> _WHAT YOU ARE ASKED TO DO_
An exact transcription of the data below is needed.

-=-=-

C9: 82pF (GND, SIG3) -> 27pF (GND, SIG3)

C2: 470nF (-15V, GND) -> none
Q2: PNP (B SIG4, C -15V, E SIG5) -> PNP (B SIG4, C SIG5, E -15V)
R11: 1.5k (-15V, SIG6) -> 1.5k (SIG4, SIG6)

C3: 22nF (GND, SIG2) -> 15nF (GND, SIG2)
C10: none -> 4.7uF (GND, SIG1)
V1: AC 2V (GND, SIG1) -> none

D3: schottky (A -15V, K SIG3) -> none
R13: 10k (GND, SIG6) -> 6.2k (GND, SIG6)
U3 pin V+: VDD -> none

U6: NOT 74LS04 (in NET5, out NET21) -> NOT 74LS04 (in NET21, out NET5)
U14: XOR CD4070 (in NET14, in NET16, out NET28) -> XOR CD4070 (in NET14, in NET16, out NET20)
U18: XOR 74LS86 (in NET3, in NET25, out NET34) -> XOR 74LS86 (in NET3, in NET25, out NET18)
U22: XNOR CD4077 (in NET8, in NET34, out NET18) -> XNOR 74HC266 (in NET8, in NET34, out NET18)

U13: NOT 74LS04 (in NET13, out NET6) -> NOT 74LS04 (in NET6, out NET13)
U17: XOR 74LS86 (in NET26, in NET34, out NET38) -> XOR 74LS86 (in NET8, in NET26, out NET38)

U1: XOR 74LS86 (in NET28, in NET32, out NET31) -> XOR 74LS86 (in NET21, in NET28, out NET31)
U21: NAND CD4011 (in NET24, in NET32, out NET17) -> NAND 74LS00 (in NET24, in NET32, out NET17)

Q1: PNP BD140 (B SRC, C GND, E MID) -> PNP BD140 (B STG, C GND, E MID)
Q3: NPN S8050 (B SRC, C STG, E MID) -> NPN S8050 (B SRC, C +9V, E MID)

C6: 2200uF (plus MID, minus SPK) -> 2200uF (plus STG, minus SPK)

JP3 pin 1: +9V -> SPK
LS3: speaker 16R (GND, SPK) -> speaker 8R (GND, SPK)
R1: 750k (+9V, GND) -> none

-=-=-

> _WRITTEN ANSWER_
C9: 82pF (GND, SIG3) -> 27pF (GND, SIG3)

C2: 470nF (-15V, GND) -> none
Q2: PNP (B SIG4, C -15V, E SIG5) -> PNP (B SIG4, C SIG5, E -15V)
R11: 1.5k (-15V, SIG6) -> 1.5k (SIG4, SIG6)

C3: 22nF (GND, SIG2) -> 15nF (GND, SIG2)
C10: none -> 4.7uF (GND, SIG1)
V1: AC 2V (GND, SIG1) -> none

D3: schottky (A -15V, K SIG3) -> none
R13: 10k (GND, SIG6) -> 6.2k (GND, SIG6)
U3 pin V+: VDD -> none

U6: NOT 74LS04 (in NET5, out NET21) -> NOT 74LS04 (in NET21, out NET5)
U14: XOR CD4070 (in NET14, in NET16, out NET28) -> XOR CD4070 (in NET14, in NET16, out NET20)
U18: XOR 74LS86 (in NET3, in NET25, out NET34) -> XOR 74LS86 (in NET3, in NET25, out NET18)
U22: XNOR CD4077 (in NET8, in NET34, out NET18) -> XNOR 74HC266 (in NET8, in NET34, out NET18)

U13: NOT 74LS04 (in NET13, out NET6) -> NOT 74LS04 (in NET6, out NET13)
U17: XOR 74LS86 (in NET26, in NET34, out NET38) -> XOR 74LS86 (in NET8, in NET26, out NET38)

U1: XOR 74LS86 (in NET28, in NET32, out NET31) -> XOR 74LS86 (in NET21, in NET28, out NET31)
U21: NAND CD4011 (in NET24, in NET32, out NET17) -> NAND 74LS00 (in NET24, in NET32, out NET17)

Q1: PNP BD140 (B SRC, C GND, E MID) -> PNP BD140 (B STG, C GND, E MID)
Q3: NPN S8050 (B SRC, C STG, E MID) -> NPN S8050 (B SRC, C +9V, E MID)

C6: 2200uF (plus MID, minus SPK) -> 2200uF (plus STG, minus SPK)

JP3 pin 1: +9V -> SPK
LS3: speaker 16R (GND, SPK) -> speaker 8R (GND, SPK)
R1: 750k (+9V, GND) -> none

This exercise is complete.